▶ [TASK DESCRIPTION] The stretch from the line with "R2: 56 (CNT, DRV) -> 15 (CNT, DRV)" through the line with "POT1: 100k (GND, N7, wiper" in the records below: write it out exactly, and nothing else.

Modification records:
+ + + + +
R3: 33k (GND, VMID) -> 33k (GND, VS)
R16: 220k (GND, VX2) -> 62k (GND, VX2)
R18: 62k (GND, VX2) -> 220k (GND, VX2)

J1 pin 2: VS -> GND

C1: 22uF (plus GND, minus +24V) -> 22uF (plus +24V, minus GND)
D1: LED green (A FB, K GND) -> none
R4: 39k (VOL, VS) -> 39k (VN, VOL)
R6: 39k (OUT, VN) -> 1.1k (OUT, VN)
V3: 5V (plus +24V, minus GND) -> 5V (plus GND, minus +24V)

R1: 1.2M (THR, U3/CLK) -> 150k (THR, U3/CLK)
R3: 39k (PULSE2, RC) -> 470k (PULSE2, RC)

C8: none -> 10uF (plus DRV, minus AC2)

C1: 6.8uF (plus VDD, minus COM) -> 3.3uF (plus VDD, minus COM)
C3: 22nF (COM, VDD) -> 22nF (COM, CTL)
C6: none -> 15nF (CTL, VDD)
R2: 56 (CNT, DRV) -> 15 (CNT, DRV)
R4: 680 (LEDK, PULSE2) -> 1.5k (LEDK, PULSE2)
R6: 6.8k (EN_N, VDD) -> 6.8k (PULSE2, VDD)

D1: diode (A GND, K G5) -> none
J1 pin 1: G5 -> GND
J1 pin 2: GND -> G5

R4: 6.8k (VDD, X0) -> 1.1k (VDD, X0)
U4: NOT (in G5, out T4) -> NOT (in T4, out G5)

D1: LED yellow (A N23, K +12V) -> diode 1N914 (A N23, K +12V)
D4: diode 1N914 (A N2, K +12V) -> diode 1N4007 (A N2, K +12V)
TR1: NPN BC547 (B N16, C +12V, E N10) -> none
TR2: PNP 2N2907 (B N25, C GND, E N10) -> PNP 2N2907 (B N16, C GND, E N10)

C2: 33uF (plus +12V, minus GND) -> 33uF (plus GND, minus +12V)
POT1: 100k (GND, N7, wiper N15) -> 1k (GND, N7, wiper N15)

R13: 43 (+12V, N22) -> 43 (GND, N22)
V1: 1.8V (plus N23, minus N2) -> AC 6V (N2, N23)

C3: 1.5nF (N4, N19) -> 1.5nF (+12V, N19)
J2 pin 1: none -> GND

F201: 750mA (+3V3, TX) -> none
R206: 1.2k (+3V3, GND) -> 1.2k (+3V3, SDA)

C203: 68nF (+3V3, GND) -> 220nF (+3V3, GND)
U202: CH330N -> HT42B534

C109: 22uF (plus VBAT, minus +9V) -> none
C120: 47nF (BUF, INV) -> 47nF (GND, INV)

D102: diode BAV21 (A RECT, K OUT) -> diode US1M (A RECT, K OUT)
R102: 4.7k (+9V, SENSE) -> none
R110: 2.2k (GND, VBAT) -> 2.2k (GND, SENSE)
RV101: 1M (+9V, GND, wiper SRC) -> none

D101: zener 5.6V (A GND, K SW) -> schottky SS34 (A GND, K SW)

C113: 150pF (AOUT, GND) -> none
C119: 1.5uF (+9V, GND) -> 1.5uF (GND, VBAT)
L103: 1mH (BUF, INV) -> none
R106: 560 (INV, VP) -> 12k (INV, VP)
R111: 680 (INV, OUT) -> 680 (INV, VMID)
+ + + + +
▶ [TASK OUTPUT]
R2: 56 (CNT, DRV) -> 15 (CNT, DRV)
R4: 680 (LEDK, PULSE2) -> 1.5k (LEDK, PULSE2)
R6: 6.8k (EN_N, VDD) -> 6.8k (PULSE2, VDD)

D1: diode (A GND, K G5) -> none
J1 pin 1: G5 -> GND
J1 pin 2: GND -> G5

R4: 6.8k (VDD, X0) -> 1.1k (VDD, X0)
U4: NOT (in G5, out T4) -> NOT (in T4, out G5)

D1: LED yellow (A N23, K +12V) -> diode 1N914 (A N23, K +12V)
D4: diode 1N914 (A N2, K +12V) -> diode 1N4007 (A N2, K +12V)
TR1: NPN BC547 (B N16, C +12V, E N10) -> none
TR2: PNP 2N2907 (B N25, C GND, E N10) -> PNP 2N2907 (B N16, C GND, E N10)

C2: 33uF (plus +12V, minus GND) -> 33uF (plus GND, minus +12V)
POT1: 100k (GND, N7, wiper N15) -> 1k (GND, N7, wiper N15)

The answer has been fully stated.